* [RECORD EXTRACTS]
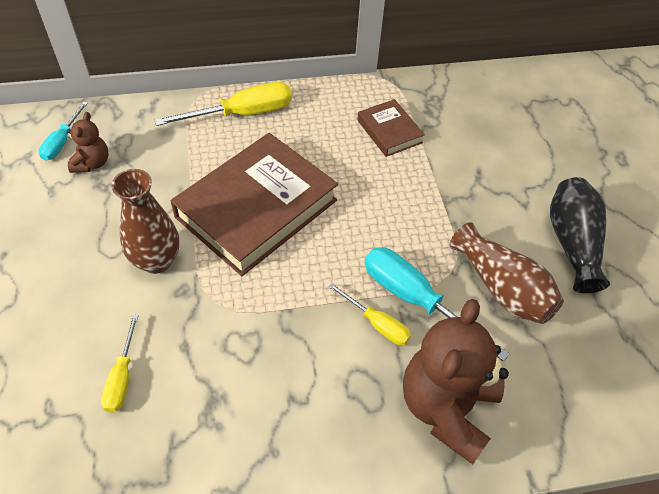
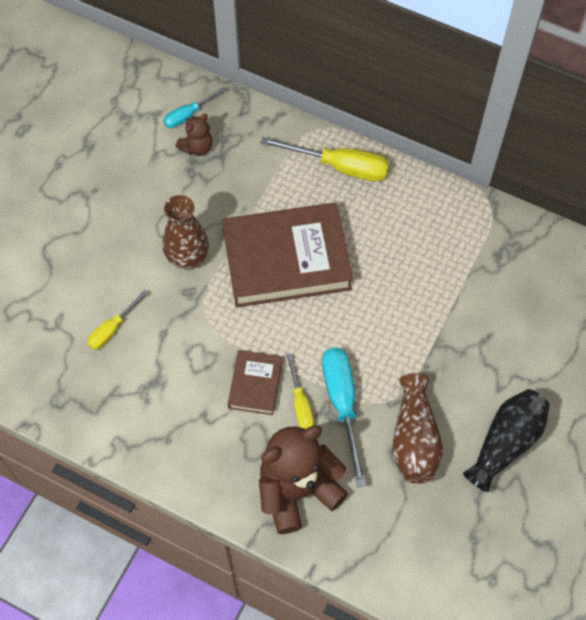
camera: 40 degrees right, 10 degrees up
(389, 131) = (446, 254): brown book -> brown book (255, 384)

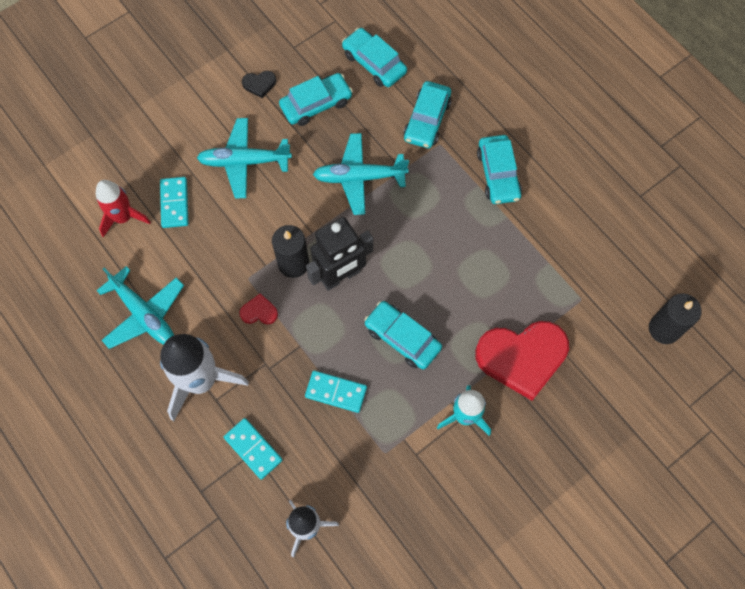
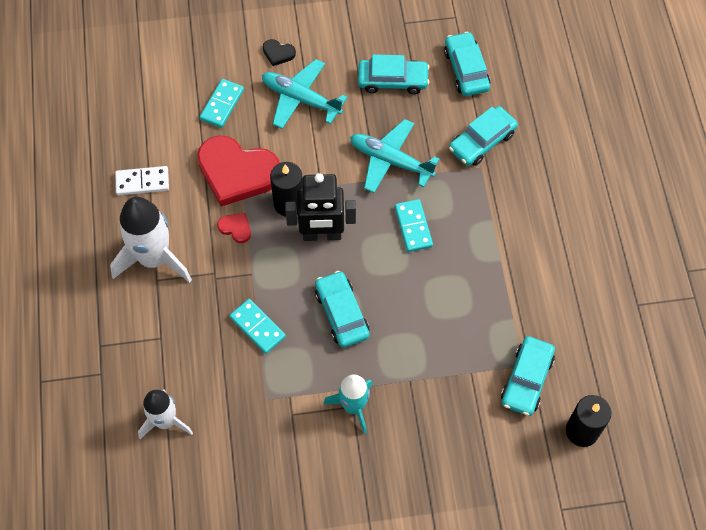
camera: 30 degrees right, 5 degrees down
(123, 217) = (174, 95): red rocket -> none
(144, 314) = (142, 182): turquoise plane -> white domino
(253, 449) = (162, 335): turquoise domino -> turquoise domino (413, 227)
(259, 84) = (354, 40): black heart -> black heart (278, 53)
(498, 174) = (516, 219): turquoise car -> turquoise car (526, 379)
(522, 358) = (435, 385): red heart -> red heart (237, 172)

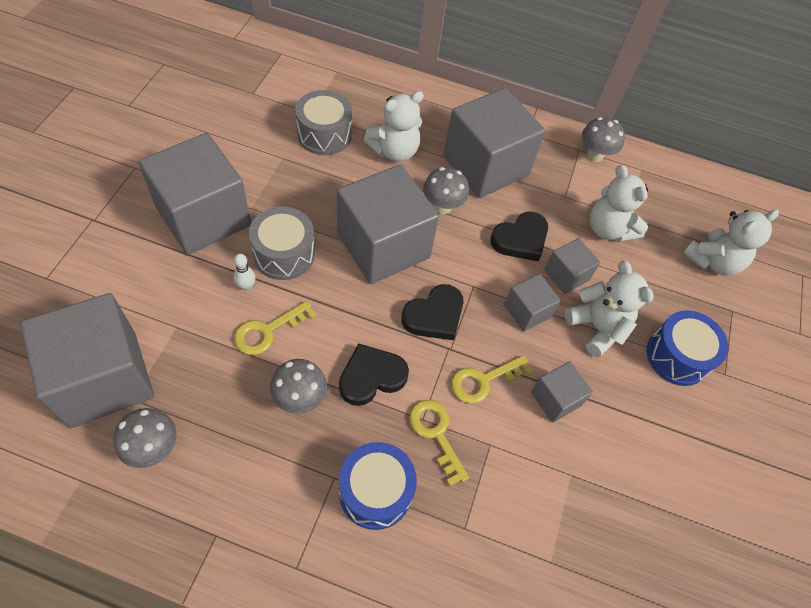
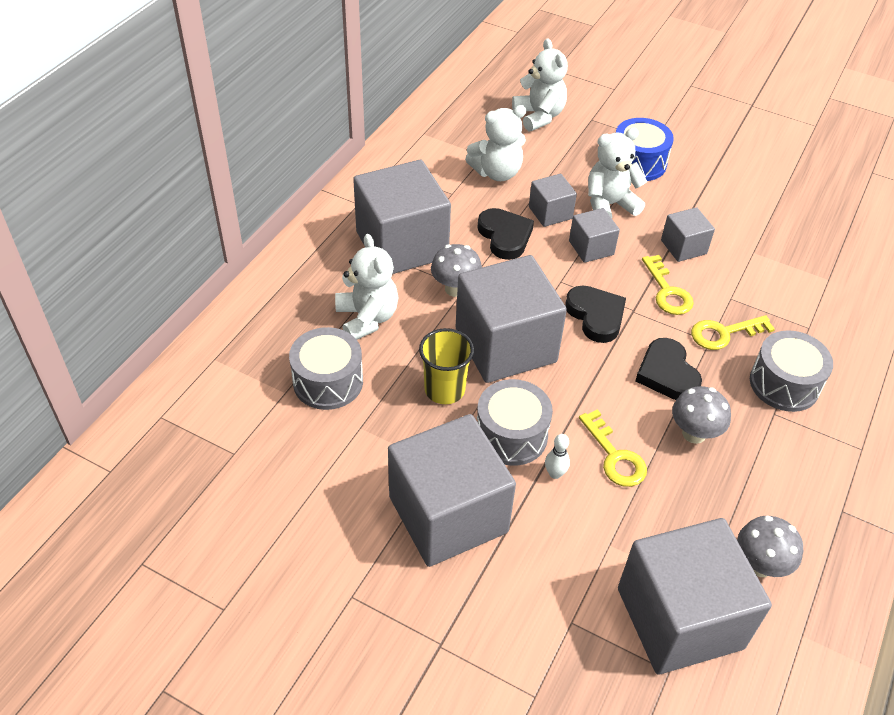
camera: 75 degrees left, 10 degrees down
(326, 206) = (444, 390): none -> yellow cup
(375, 491) = (784, 384): blue drum -> grey drum
(594, 155) = (399, 161): grey mushroom -> none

* [ACTIVITY] "(144, 314) = (142, 182): turquoise" marks the first line to be returned; return exactly that line and every line after it through the last line of the listing, omitting pictures.

* [EXPECTED OUTPUT]
(144, 314) = (142, 182): turquoise plane -> white domino
(253, 449) = (162, 335): turquoise domino -> turquoise domino (413, 227)
(259, 84) = (354, 40): black heart -> black heart (278, 53)
(498, 174) = (516, 219): turquoise car -> turquoise car (526, 379)
(522, 358) = (435, 385): red heart -> red heart (237, 172)

camera: 75 degrees left, 10 degrees down
(326, 206) = (444, 390): none -> yellow cup
(375, 491) = (784, 384): blue drum -> grey drum
(594, 155) = (399, 161): grey mushroom -> none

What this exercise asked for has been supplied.